*** Block opens ***

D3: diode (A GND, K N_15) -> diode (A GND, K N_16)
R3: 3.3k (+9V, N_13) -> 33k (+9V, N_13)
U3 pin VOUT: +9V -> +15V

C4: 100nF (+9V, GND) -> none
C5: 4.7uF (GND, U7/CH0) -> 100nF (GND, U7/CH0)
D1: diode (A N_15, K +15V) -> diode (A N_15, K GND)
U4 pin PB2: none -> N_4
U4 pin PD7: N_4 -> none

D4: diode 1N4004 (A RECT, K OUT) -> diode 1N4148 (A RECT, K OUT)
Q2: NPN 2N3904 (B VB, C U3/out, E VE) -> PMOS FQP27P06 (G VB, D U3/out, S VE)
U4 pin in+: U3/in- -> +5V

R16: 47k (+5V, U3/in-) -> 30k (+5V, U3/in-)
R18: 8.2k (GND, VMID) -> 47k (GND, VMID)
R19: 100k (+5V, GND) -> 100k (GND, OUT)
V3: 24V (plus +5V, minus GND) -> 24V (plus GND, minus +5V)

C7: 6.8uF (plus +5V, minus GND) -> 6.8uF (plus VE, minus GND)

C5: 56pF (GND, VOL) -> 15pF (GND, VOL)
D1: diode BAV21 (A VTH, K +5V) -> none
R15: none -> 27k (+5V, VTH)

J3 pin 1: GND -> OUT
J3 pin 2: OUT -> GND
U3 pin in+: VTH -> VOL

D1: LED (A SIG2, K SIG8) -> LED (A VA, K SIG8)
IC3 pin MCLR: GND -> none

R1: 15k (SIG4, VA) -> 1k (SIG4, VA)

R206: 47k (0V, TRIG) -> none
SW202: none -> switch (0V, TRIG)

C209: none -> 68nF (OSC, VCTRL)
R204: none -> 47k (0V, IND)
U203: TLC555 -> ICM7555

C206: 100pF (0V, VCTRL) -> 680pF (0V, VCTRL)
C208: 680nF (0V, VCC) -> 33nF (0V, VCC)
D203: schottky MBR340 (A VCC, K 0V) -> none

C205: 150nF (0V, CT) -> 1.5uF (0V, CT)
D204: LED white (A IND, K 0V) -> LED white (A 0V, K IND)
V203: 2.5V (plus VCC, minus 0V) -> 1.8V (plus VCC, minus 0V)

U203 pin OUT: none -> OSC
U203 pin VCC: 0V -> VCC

*** Block closes ***

_WORK REQUIRED_.
All that belongs in your answer is the stretch of entries above from the line with "U4 pin in+: U3/in- -> +5V" through the line with "U203 pin OUT: none -> OSC", printed exactly.

_EXPECTED ANSWER_.
U4 pin in+: U3/in- -> +5V

R16: 47k (+5V, U3/in-) -> 30k (+5V, U3/in-)
R18: 8.2k (GND, VMID) -> 47k (GND, VMID)
R19: 100k (+5V, GND) -> 100k (GND, OUT)
V3: 24V (plus +5V, minus GND) -> 24V (plus GND, minus +5V)

C7: 6.8uF (plus +5V, minus GND) -> 6.8uF (plus VE, minus GND)

C5: 56pF (GND, VOL) -> 15pF (GND, VOL)
D1: diode BAV21 (A VTH, K +5V) -> none
R15: none -> 27k (+5V, VTH)

J3 pin 1: GND -> OUT
J3 pin 2: OUT -> GND
U3 pin in+: VTH -> VOL

D1: LED (A SIG2, K SIG8) -> LED (A VA, K SIG8)
IC3 pin MCLR: GND -> none

R1: 15k (SIG4, VA) -> 1k (SIG4, VA)

R206: 47k (0V, TRIG) -> none
SW202: none -> switch (0V, TRIG)

C209: none -> 68nF (OSC, VCTRL)
R204: none -> 47k (0V, IND)
U203: TLC555 -> ICM7555

C206: 100pF (0V, VCTRL) -> 680pF (0V, VCTRL)
C208: 680nF (0V, VCC) -> 33nF (0V, VCC)
D203: schottky MBR340 (A VCC, K 0V) -> none

C205: 150nF (0V, CT) -> 1.5uF (0V, CT)
D204: LED white (A IND, K 0V) -> LED white (A 0V, K IND)
V203: 2.5V (plus VCC, minus 0V) -> 1.8V (plus VCC, minus 0V)

U203 pin OUT: none -> OSC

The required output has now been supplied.